* [TASK PROMPT]
Set down each entry below exactly as written, keeping the pictures out.

Detected change data
··········
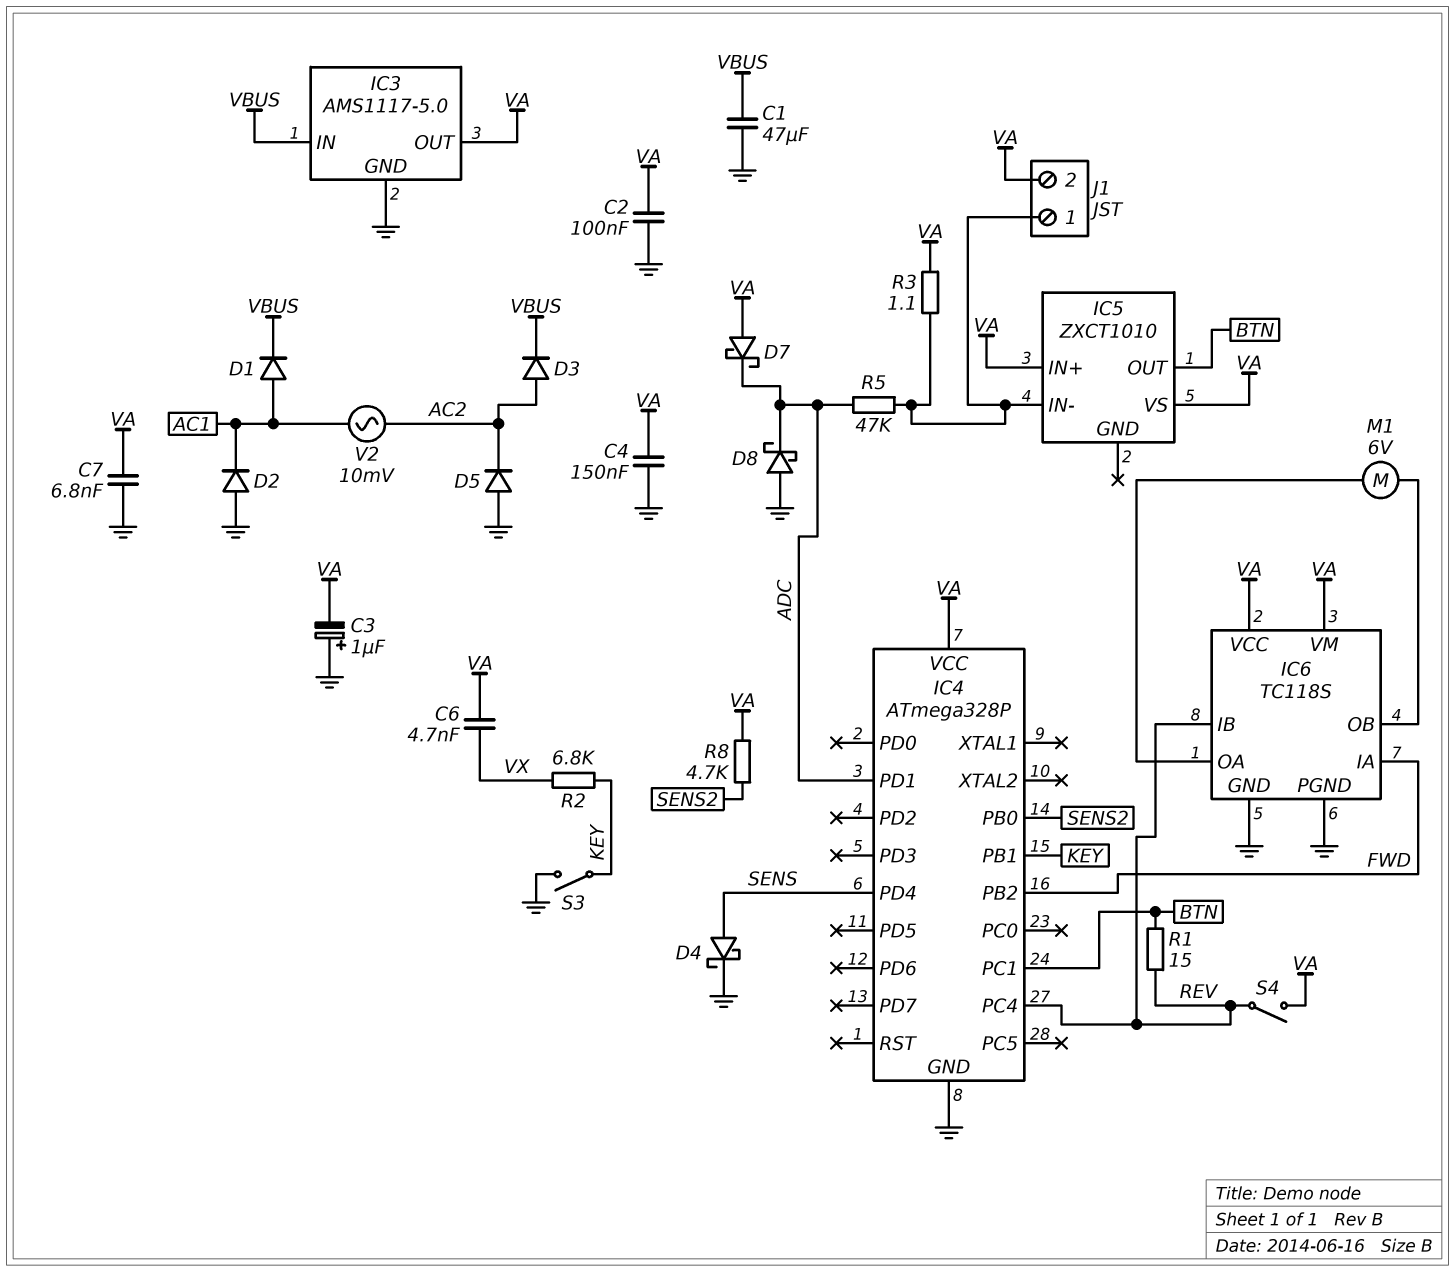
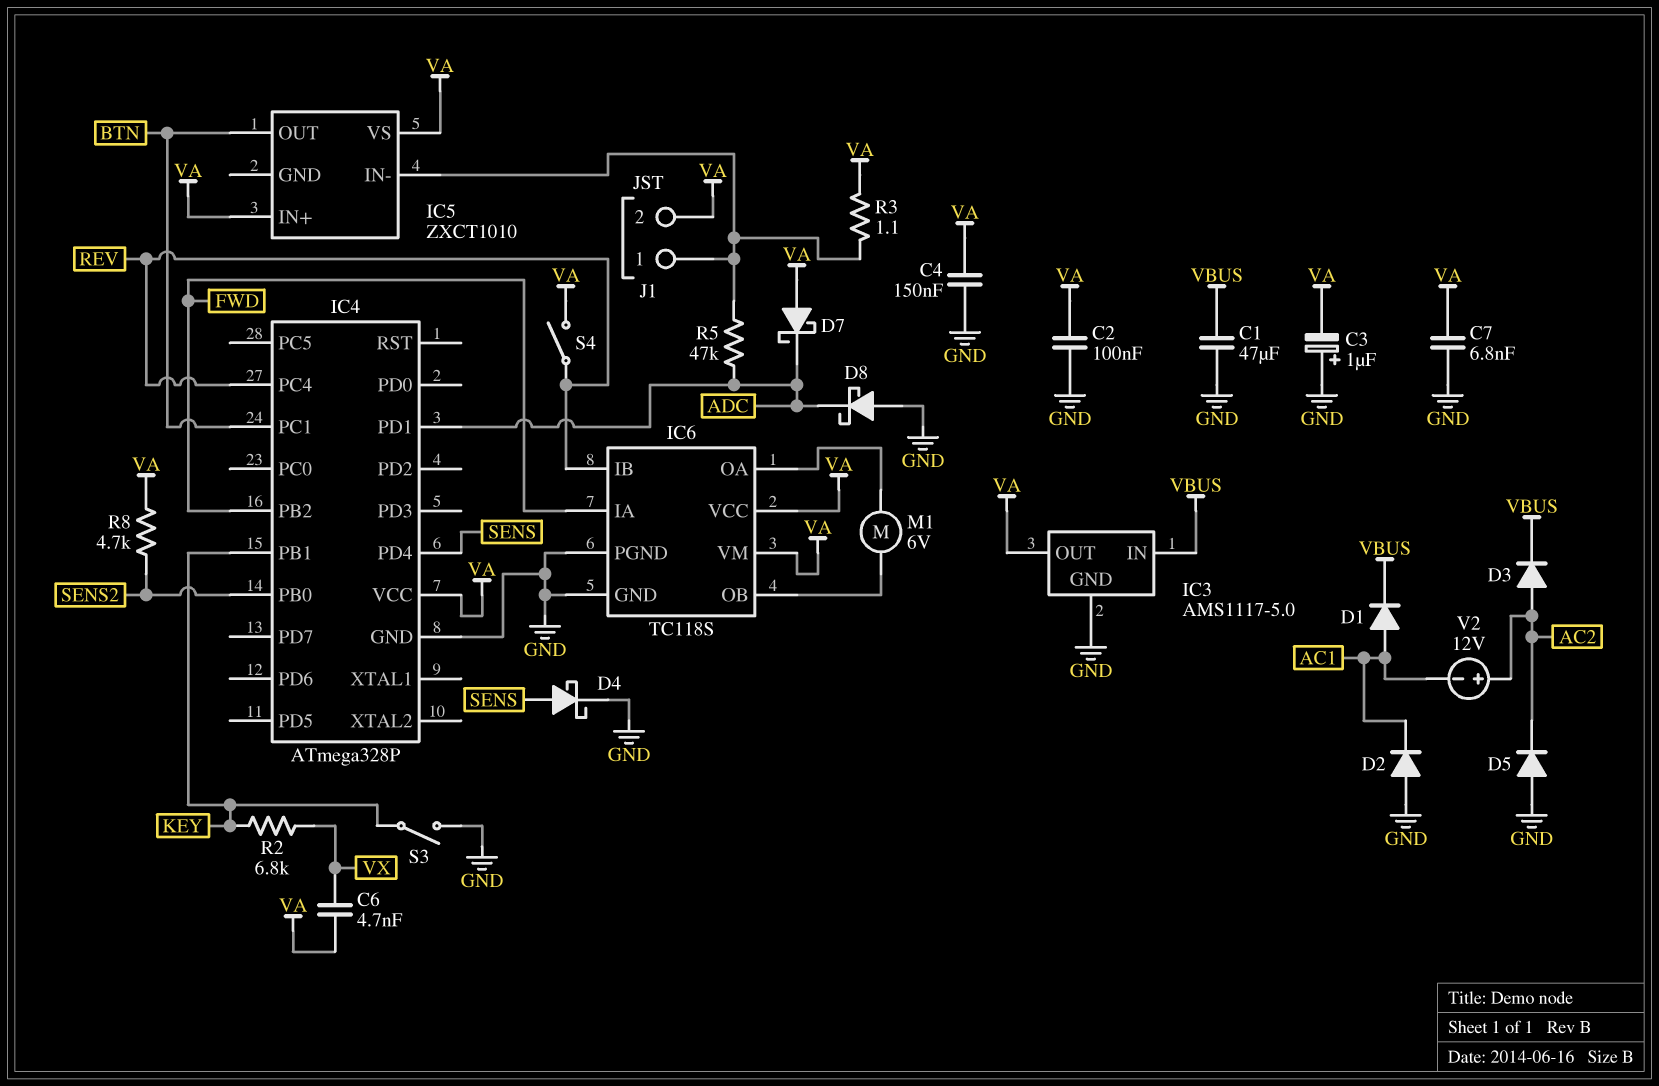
R1: 15 (BTN, REV) -> none
V2: AC 10mV (AC1, AC2) -> 12V (plus AC2, minus AC1)

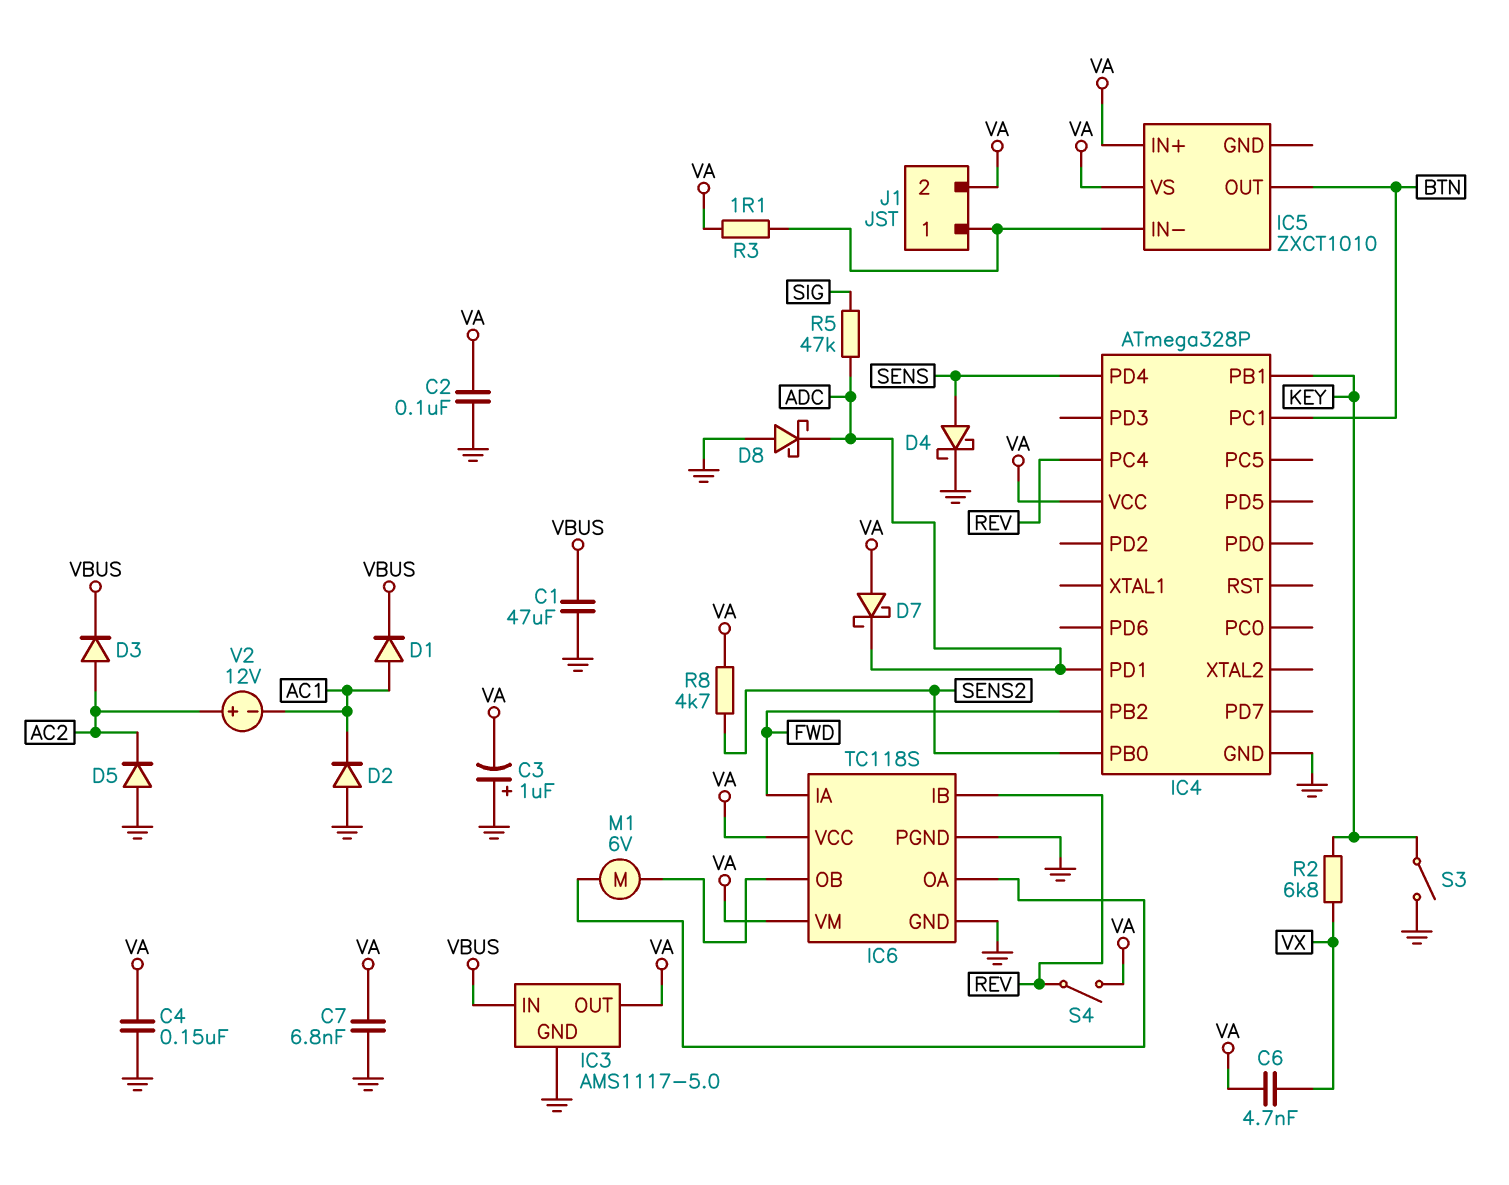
R5: 47k (ADC, IC5/IN-) -> 47k (ADC, SIG)

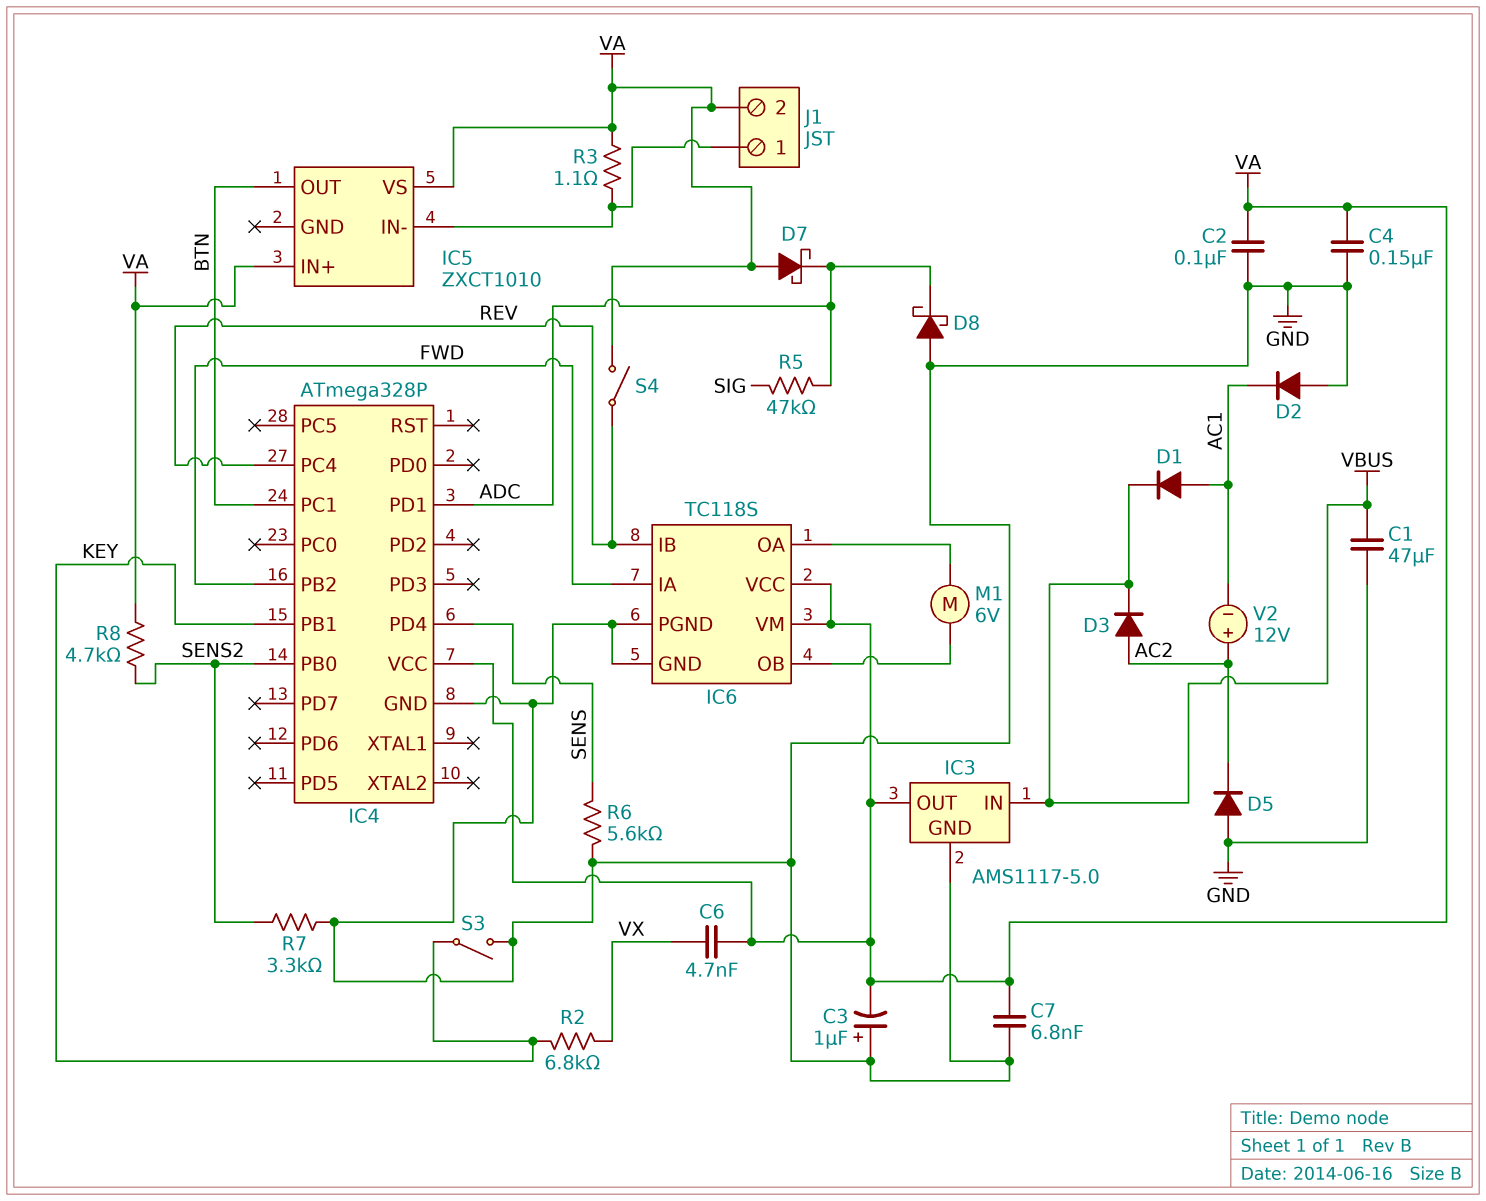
D4: schottky (A SENS, K GND) -> none
R6: none -> 5.6k (GND, SENS)
R7: none -> 3.3k (GND, SENS2)

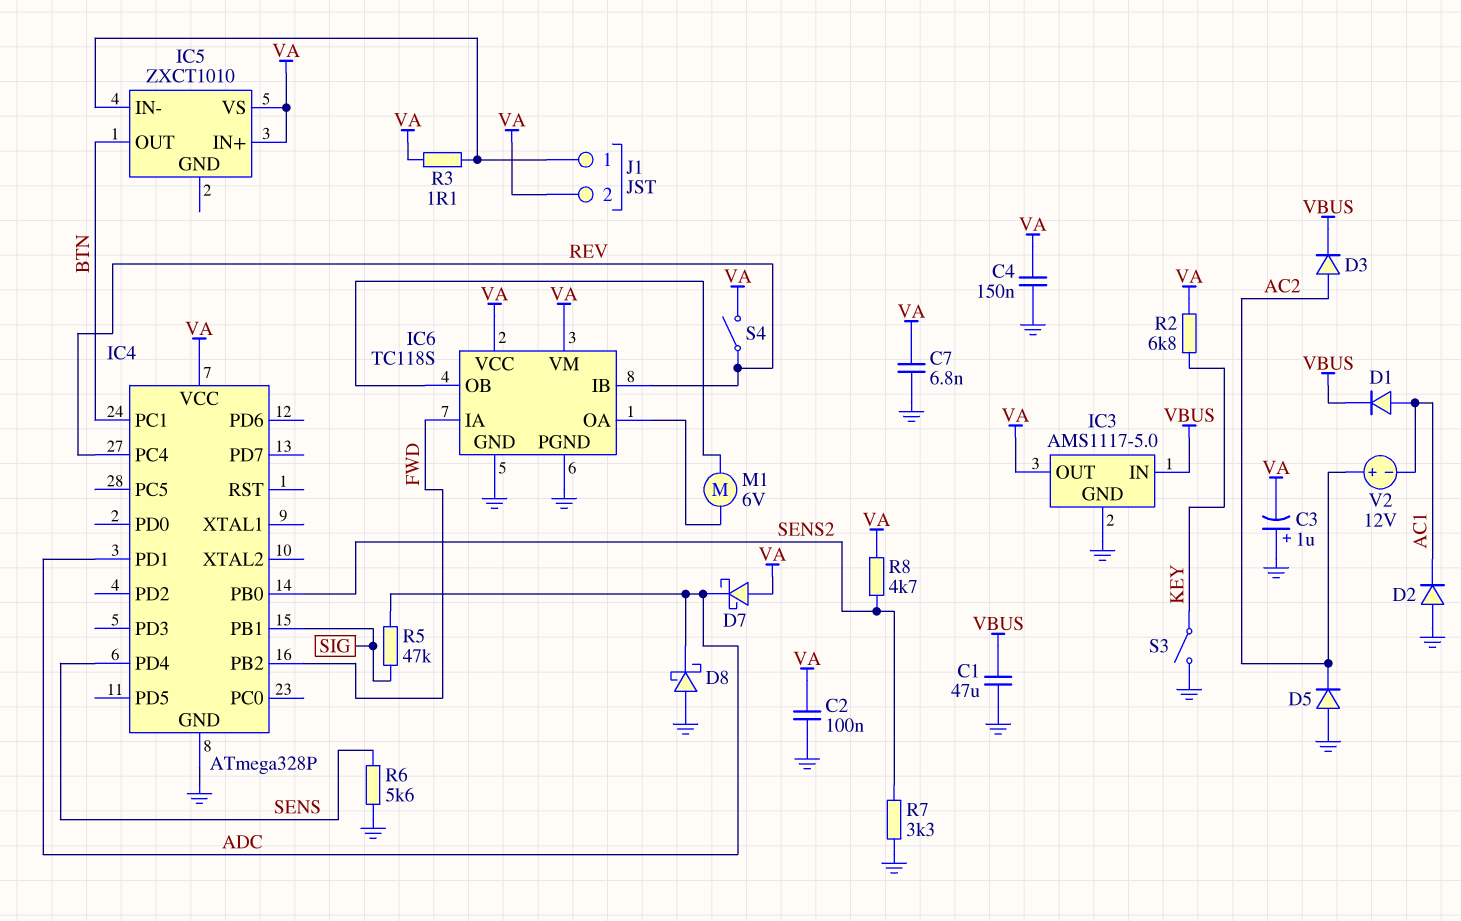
C6: 4.7nF (VA, VX) -> none
IC4 pin PB1: KEY -> SIG
R2: 6.8k (KEY, VX) -> 6.8k (KEY, VA)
··········
* [TASK RESPONSE]
R1: 15 (BTN, REV) -> none
V2: AC 10mV (AC1, AC2) -> 12V (plus AC2, minus AC1)

R5: 47k (ADC, IC5/IN-) -> 47k (ADC, SIG)

D4: schottky (A SENS, K GND) -> none
R6: none -> 5.6k (GND, SENS)
R7: none -> 3.3k (GND, SENS2)

C6: 4.7nF (VA, VX) -> none
IC4 pin PB1: KEY -> SIG
R2: 6.8k (KEY, VX) -> 6.8k (KEY, VA)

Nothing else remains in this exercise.